▶ [PROBLEM TO SOLVE]:
Pull out each line in the items below that contains the string "kern", with uppercase and lowercase treated as different.

## BEGIN MATERIAL PROVIDED

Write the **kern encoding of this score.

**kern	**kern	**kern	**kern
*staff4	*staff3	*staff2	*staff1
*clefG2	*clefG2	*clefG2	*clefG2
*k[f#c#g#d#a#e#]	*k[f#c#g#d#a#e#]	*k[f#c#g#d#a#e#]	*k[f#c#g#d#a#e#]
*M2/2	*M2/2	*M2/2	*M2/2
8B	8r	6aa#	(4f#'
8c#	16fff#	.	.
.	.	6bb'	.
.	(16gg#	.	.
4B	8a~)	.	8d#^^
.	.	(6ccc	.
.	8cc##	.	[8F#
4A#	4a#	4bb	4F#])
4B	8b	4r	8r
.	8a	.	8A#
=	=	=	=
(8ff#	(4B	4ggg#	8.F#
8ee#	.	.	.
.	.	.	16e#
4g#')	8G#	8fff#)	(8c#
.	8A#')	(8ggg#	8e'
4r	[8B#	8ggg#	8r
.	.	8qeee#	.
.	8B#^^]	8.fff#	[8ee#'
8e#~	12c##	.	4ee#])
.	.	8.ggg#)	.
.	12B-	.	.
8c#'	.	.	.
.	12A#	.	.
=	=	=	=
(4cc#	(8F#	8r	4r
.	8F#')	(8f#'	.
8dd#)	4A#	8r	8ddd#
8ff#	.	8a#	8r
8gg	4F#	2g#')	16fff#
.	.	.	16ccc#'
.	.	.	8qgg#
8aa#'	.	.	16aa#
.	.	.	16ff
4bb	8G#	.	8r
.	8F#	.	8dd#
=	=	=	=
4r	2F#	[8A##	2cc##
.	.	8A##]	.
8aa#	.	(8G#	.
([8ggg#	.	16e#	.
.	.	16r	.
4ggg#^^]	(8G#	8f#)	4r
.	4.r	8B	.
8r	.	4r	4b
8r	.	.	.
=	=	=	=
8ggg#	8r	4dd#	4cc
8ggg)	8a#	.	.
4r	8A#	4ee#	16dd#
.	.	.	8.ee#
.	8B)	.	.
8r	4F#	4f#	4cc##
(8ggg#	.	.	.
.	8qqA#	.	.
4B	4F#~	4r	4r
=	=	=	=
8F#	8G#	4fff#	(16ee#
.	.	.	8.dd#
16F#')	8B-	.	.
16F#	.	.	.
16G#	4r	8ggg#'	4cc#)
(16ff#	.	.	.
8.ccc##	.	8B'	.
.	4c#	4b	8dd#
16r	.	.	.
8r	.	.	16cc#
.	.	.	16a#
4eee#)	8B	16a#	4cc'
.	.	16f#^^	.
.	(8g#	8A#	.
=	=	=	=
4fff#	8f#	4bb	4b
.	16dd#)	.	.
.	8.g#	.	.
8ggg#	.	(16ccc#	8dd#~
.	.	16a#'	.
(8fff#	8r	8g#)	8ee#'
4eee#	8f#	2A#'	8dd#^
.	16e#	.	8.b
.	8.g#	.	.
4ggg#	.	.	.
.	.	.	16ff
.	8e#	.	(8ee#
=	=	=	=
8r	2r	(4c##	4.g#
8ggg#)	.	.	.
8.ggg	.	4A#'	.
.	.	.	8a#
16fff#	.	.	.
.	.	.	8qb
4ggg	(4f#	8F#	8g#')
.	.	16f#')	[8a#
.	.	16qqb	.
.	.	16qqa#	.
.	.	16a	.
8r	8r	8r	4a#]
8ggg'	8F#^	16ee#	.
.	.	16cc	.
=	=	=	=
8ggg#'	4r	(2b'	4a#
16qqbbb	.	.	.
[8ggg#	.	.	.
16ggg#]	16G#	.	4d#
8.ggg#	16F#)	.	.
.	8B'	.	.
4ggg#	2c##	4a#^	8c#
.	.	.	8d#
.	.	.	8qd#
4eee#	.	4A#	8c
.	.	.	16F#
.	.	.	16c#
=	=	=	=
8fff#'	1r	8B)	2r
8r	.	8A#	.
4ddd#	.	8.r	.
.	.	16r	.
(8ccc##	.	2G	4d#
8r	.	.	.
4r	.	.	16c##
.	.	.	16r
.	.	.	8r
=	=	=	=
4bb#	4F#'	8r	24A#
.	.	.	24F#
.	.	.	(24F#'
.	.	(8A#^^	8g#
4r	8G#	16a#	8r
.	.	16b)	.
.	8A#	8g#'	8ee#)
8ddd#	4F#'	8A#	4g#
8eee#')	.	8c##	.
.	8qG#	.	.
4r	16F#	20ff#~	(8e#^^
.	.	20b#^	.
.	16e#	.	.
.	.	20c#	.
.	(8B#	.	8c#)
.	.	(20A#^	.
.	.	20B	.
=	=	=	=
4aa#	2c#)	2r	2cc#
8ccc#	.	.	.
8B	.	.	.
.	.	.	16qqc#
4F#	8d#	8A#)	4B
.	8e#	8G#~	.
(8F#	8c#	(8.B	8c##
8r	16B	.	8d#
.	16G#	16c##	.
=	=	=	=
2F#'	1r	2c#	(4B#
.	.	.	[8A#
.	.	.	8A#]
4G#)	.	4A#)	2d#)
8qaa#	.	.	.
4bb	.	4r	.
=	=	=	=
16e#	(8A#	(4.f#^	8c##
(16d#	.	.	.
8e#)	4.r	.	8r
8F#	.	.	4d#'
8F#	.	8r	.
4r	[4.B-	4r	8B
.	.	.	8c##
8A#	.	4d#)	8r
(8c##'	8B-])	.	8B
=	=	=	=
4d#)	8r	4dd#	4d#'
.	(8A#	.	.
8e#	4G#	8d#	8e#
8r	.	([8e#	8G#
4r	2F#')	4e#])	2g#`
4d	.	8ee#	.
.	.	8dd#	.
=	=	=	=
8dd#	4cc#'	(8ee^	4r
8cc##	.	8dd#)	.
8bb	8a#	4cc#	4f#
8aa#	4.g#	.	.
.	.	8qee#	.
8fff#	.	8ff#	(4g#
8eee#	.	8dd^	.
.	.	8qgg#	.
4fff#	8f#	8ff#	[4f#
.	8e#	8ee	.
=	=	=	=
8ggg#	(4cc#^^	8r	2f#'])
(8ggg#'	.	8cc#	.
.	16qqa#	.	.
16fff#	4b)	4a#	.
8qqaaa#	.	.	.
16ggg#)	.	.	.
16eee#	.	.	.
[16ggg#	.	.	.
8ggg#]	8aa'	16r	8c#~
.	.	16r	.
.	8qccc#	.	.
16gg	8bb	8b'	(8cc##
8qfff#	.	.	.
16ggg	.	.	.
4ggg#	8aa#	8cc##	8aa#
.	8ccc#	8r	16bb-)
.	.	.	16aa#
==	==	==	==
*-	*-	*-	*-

## END MATERIAL PROVIDED

▶ [ANSWER TO THIS EXERCISE]:
Write the **kern encoding of this score.
**kern	**kern	**kern	**kern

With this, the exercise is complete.